Action item » Word for word, write out all the entries below, omitting every picture.
##### Records #####
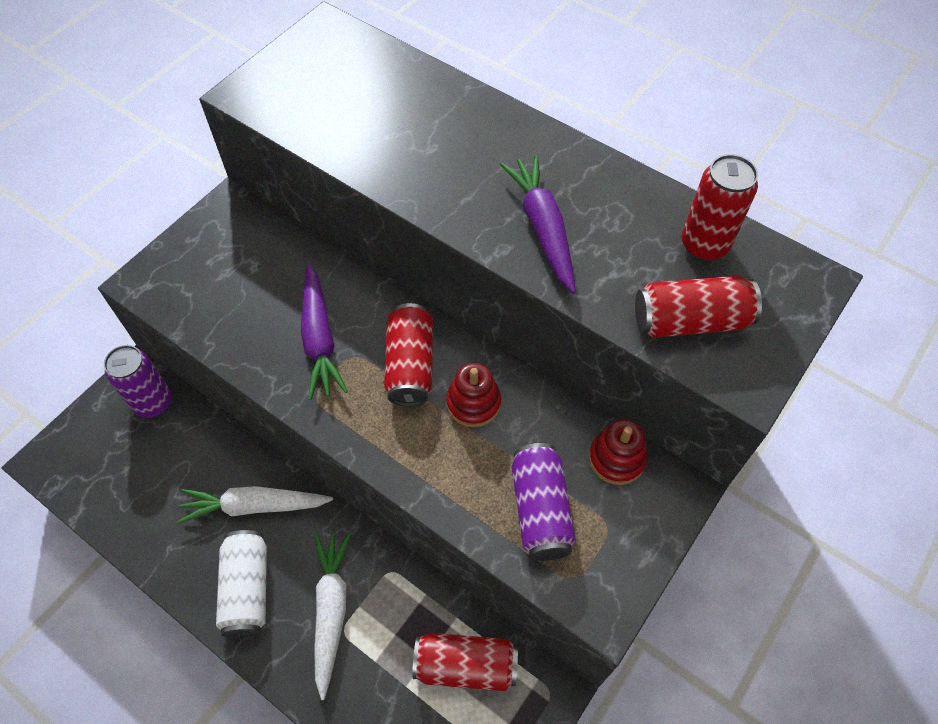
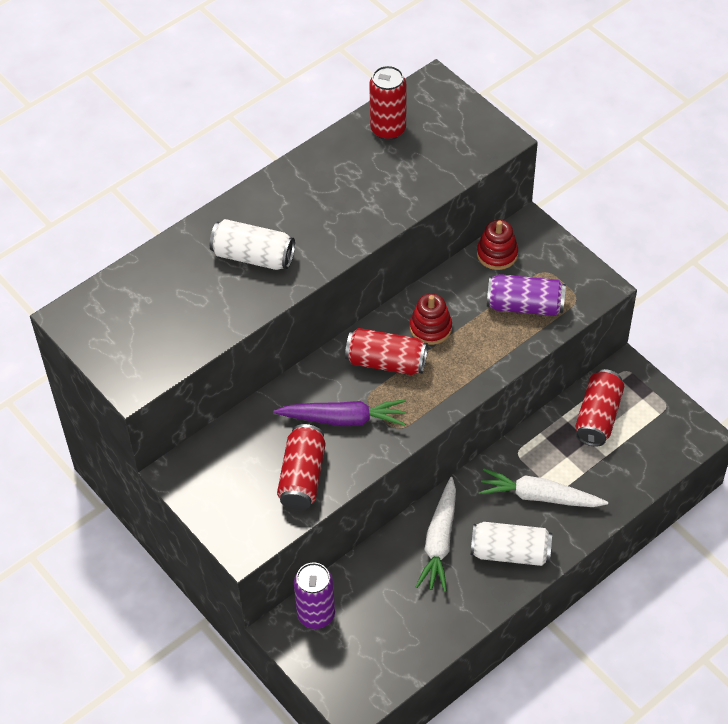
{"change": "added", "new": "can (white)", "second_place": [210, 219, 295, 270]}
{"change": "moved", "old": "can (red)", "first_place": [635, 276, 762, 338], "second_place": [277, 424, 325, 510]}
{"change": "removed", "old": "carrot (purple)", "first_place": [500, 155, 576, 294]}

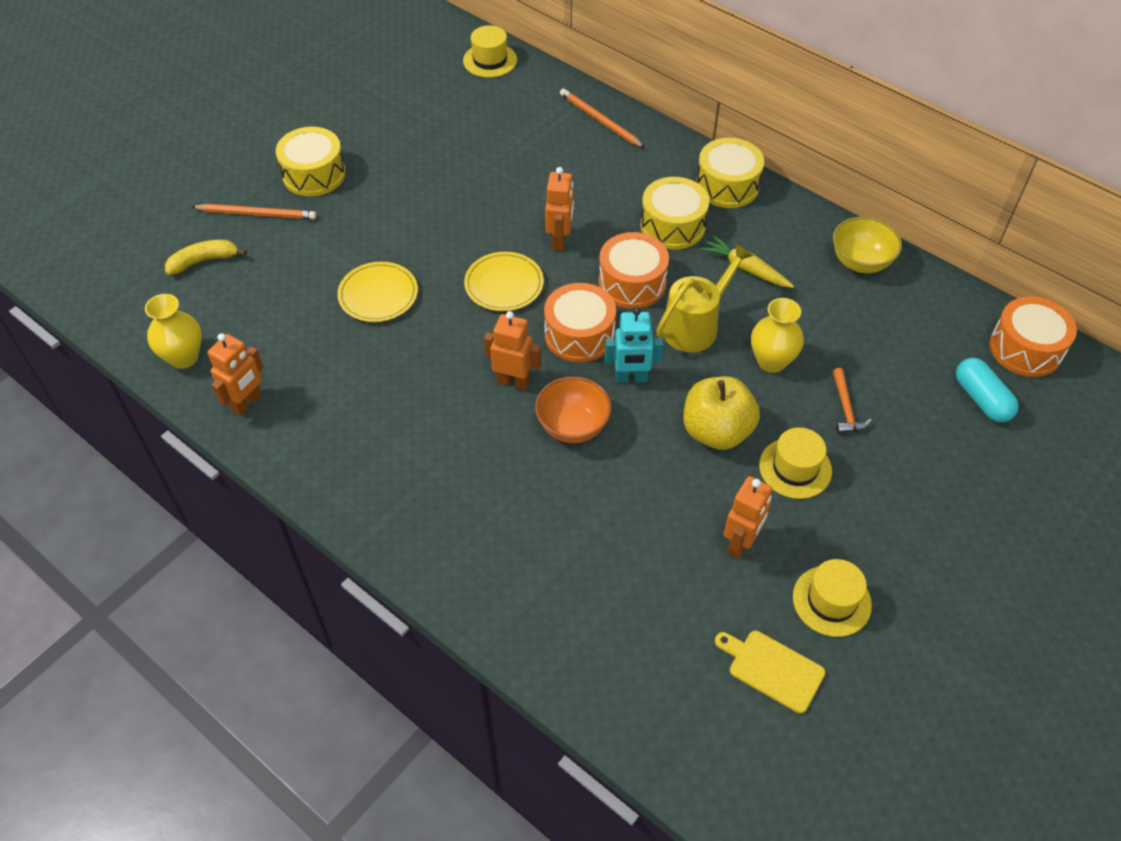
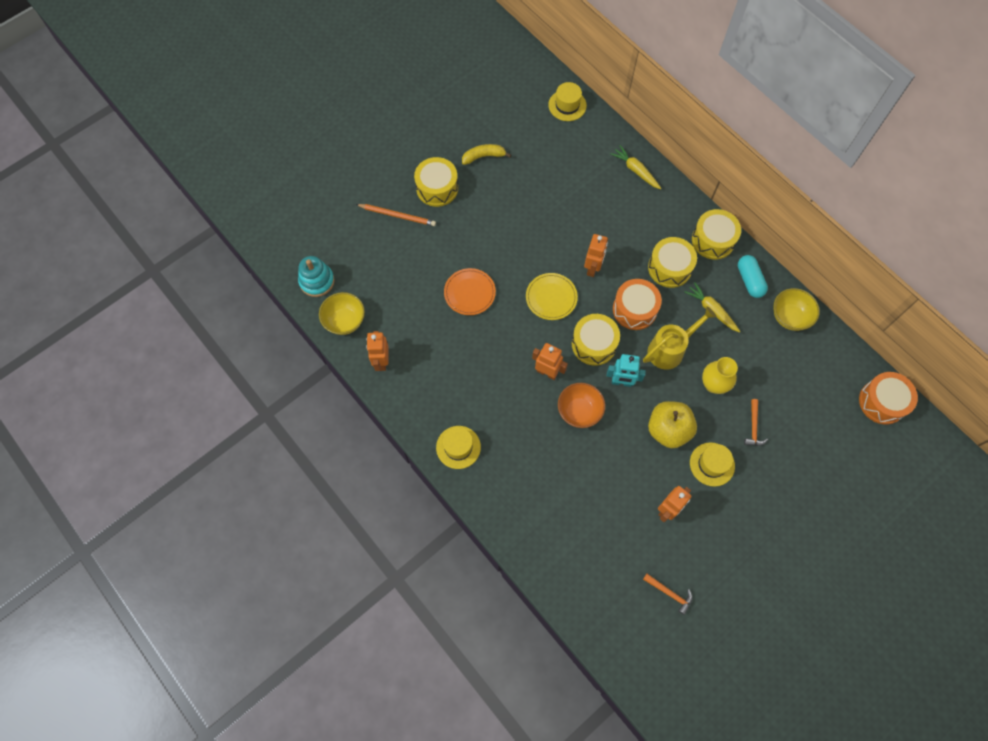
{"change": "added", "new": "stacking toy (turquoise)", "second_place": [298, 256, 335, 297]}
{"change": "replaced", "old": "vase (yellow)", "new": "bowl (yellow)", "first_place": [145, 294, 202, 369], "second_place": [319, 292, 365, 335]}
{"change": "turned", "old": "robot (orange)", "first_place": [208, 333, 264, 416], "second_place": [366, 331, 389, 371], "degrees": 135}
{"change": "moved", "old": "hat (yellow)", "first_place": [793, 559, 872, 637], "second_place": [436, 426, 481, 469]}
{"change": "recoloured", "old": "plate (yellow)", "new": "plate (orange)", "first_place": [337, 262, 418, 322], "second_place": [444, 268, 496, 315]}
{"change": "moved", "old": "banana (yellow)", "first_place": [165, 239, 247, 275], "second_place": [462, 144, 511, 165]}
{"change": "recoloured", "old": "drum (orange)", "new": "drum (yellow)", "first_place": [544, 283, 616, 362], "second_place": [572, 314, 620, 366]}
{"change": "replaced", "old": "pencil (orange)", "new": "carrot (yellow)", "first_place": [560, 88, 645, 148], "second_place": [610, 145, 662, 189]}
{"change": "replaced", "old": "cutting board (yellow)", "new": "hammer (orange)", "first_place": [715, 631, 825, 714], "second_place": [643, 574, 692, 615]}
{"change": "moved", "old": "capsule (turquoise)", "first_place": [956, 358, 1019, 422], "second_place": [738, 255, 768, 298]}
#####
Result for this task »
{"change": "added", "new": "can (white)", "second_place": [210, 219, 295, 270]}
{"change": "moved", "old": "can (red)", "first_place": [635, 276, 762, 338], "second_place": [277, 424, 325, 510]}
{"change": "removed", "old": "carrot (purple)", "first_place": [500, 155, 576, 294]}

{"change": "added", "new": "stacking toy (turquoise)", "second_place": [298, 256, 335, 297]}
{"change": "replaced", "old": "vase (yellow)", "new": "bowl (yellow)", "first_place": [145, 294, 202, 369], "second_place": [319, 292, 365, 335]}
{"change": "turned", "old": "robot (orange)", "first_place": [208, 333, 264, 416], "second_place": [366, 331, 389, 371], "degrees": 135}
{"change": "moved", "old": "hat (yellow)", "first_place": [793, 559, 872, 637], "second_place": [436, 426, 481, 469]}
{"change": "recoloured", "old": "plate (yellow)", "new": "plate (orange)", "first_place": [337, 262, 418, 322], "second_place": [444, 268, 496, 315]}
{"change": "moved", "old": "banana (yellow)", "first_place": [165, 239, 247, 275], "second_place": [462, 144, 511, 165]}
{"change": "recoloured", "old": "drum (orange)", "new": "drum (yellow)", "first_place": [544, 283, 616, 362], "second_place": [572, 314, 620, 366]}
{"change": "replaced", "old": "pencil (orange)", "new": "carrot (yellow)", "first_place": [560, 88, 645, 148], "second_place": [610, 145, 662, 189]}
{"change": "replaced", "old": "cutting board (yellow)", "new": "hammer (orange)", "first_place": [715, 631, 825, 714], "second_place": [643, 574, 692, 615]}
{"change": "moved", "old": "capsule (turquoise)", "first_place": [956, 358, 1019, 422], "second_place": [738, 255, 768, 298]}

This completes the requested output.